Stepwise shape edit descriptions
-- -- --
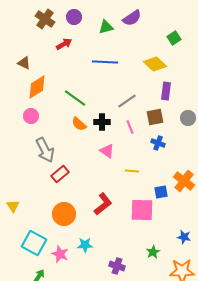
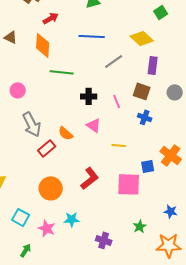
orange diamond: (37, 87) -> (43, 45), moved, turned -55
green line: (75, 98) -> (62, 72), turned -30
gray line: (127, 101) -> (114, 61), moved
brown square: (155, 117) -> (142, 91), turned 30
orange semicircle: (79, 124) -> (66, 133), moved
cyan square: (34, 243) -> (21, 217), size x0.7

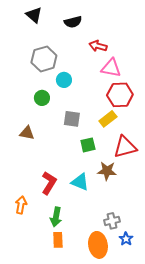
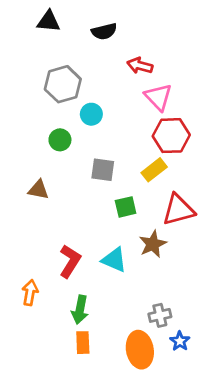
black triangle: (34, 15) -> (49, 21), turned -36
pink triangle: (111, 68) -> (158, 97), turned 35
brown star: (107, 171) -> (153, 244), turned -30

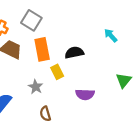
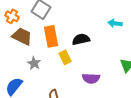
cyan arrow: (111, 35) -> (115, 23), turned -40
gray star: (36, 87) -> (34, 63), moved

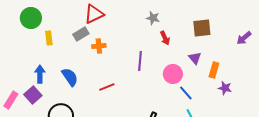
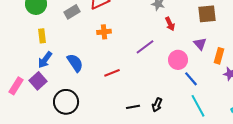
gray rectangle: (81, 34) -> (72, 12), moved
yellow rectangle: (49, 38) -> (42, 36), moved
purple line: (140, 61) -> (145, 47), turned 48
blue arrow: (40, 74) -> (45, 60), turned -144

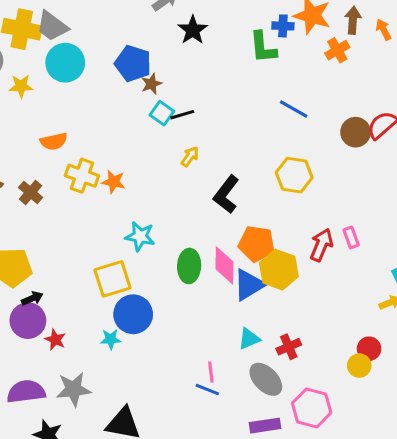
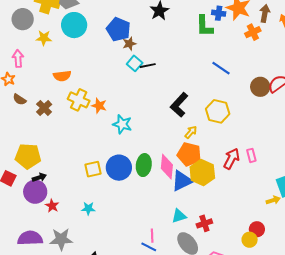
yellow arrow: (190, 157) -> (191, 132), moved
black L-shape: (226, 194) -> (179, 105), moved
cyan star: (140, 236) -> (122, 124), moved
yellow square: (113, 279) -> (93, 169), size x0.7
blue circle: (133, 314) -> (119, 168), moved

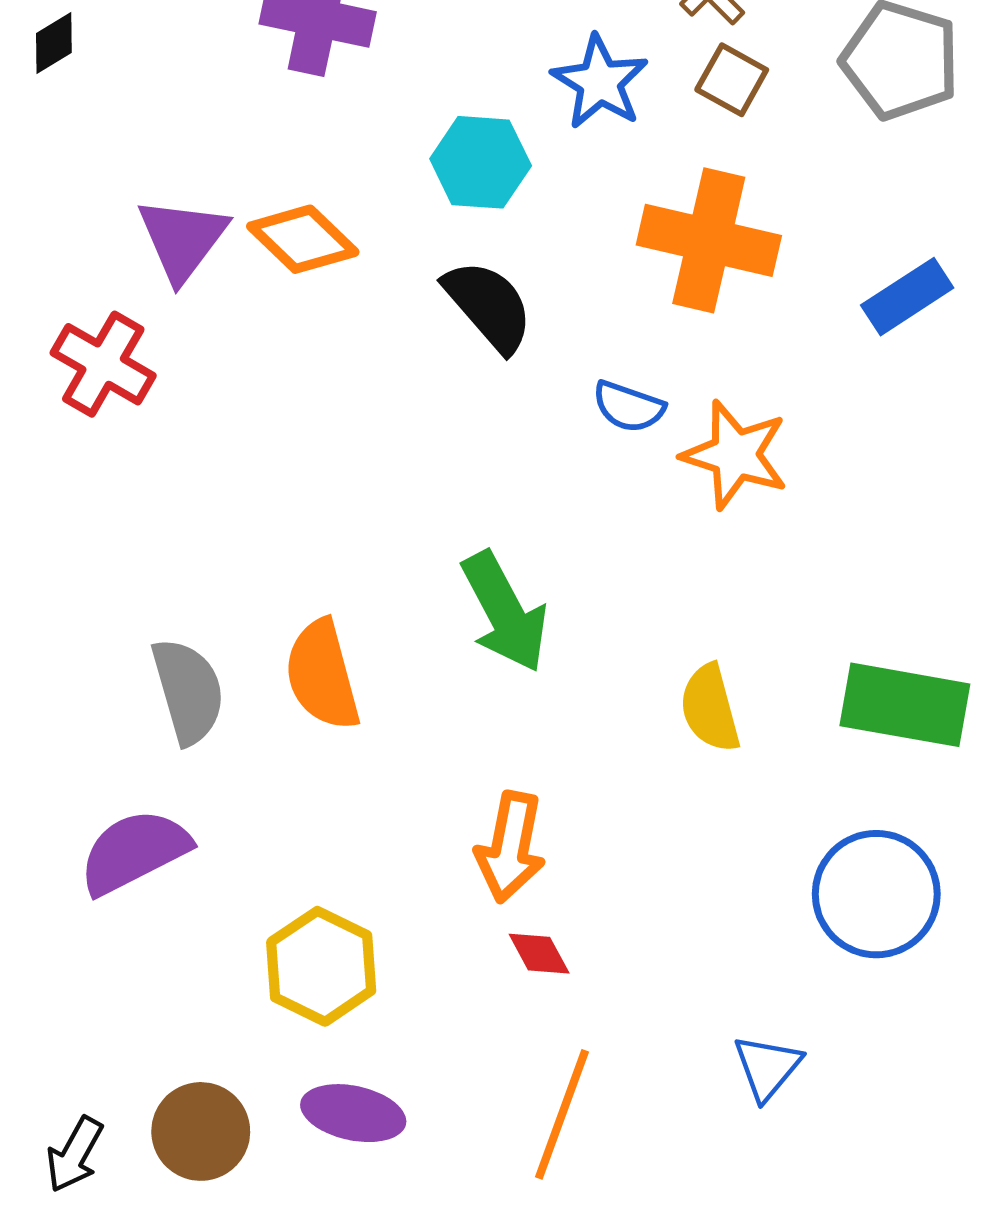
-- -- --
● **Task**: Check each line of the entries, and copy the ones that contain "size".

● **Solution for this task**:
cyan square: (34, 243) -> (21, 217), size x0.7
yellow square: (113, 279) -> (93, 169), size x0.7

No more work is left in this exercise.